Direction - Pick out each line of the entries below that contains the string "containing", and copy those lines unchanged.

Some entries -
# # #

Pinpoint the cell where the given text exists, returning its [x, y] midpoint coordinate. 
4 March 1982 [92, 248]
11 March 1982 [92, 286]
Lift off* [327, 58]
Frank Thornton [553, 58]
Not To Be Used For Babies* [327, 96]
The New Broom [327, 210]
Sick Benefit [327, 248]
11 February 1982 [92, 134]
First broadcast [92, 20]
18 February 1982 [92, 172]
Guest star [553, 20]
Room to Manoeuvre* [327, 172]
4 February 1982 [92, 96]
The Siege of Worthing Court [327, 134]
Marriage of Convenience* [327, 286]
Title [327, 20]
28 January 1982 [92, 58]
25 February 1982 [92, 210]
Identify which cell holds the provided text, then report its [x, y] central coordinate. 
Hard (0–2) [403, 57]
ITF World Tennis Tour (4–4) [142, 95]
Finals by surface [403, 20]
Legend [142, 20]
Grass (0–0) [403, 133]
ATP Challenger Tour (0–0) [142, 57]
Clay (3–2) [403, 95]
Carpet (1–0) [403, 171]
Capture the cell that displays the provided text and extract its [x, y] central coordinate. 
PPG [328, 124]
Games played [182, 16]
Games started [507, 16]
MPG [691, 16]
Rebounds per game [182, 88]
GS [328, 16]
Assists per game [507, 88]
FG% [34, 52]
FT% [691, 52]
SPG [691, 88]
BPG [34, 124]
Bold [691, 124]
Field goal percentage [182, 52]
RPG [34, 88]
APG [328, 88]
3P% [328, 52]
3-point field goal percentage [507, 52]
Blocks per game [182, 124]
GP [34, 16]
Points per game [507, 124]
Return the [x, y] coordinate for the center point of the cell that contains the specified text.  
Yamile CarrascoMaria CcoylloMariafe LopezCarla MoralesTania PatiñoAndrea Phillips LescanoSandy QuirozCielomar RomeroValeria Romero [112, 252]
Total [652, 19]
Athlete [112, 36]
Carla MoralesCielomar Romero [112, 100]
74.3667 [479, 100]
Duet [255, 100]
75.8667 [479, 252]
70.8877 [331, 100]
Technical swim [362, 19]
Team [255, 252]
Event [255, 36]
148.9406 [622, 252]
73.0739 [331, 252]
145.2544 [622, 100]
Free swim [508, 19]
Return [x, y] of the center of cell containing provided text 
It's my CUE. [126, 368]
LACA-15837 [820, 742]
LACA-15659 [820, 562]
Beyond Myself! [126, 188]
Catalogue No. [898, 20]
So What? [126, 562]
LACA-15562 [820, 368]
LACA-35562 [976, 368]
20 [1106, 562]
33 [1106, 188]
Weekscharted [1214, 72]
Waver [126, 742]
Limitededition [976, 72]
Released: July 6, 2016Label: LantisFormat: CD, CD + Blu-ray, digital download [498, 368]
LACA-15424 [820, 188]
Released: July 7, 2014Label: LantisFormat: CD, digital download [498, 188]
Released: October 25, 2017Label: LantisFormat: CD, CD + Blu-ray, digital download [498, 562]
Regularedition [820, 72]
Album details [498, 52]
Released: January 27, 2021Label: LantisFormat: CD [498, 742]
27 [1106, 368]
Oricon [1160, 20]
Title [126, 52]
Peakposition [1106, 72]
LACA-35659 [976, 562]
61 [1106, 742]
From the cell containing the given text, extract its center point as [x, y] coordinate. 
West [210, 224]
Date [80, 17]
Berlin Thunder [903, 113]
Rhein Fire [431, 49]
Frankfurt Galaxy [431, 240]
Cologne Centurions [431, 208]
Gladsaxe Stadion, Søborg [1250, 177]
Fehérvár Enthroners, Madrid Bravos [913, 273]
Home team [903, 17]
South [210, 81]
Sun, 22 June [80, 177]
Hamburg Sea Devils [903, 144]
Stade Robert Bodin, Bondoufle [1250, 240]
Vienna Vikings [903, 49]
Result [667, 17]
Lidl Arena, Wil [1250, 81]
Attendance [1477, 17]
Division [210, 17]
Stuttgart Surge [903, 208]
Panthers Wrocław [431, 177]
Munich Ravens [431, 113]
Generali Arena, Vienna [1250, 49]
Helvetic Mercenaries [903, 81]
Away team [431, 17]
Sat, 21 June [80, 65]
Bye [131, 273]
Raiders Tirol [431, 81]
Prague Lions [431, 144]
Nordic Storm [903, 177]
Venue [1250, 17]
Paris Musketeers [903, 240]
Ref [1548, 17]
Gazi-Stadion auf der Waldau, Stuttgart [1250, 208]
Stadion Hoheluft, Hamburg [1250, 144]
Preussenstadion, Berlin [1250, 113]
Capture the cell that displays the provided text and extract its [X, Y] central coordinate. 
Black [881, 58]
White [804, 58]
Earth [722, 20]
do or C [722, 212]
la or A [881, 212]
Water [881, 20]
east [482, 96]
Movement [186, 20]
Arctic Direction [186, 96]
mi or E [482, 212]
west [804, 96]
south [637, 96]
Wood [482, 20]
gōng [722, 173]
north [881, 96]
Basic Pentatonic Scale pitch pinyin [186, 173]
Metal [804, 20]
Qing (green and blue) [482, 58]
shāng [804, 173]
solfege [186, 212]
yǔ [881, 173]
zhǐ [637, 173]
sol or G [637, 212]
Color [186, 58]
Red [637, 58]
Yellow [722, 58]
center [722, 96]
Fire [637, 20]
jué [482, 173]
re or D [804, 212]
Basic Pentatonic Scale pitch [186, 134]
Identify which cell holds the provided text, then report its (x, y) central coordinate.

# # #

Task solution -
Return [x, y] of the center of cell containing provided text 
From the cell containing the given text, extract its center point as [x, y] coordinate. 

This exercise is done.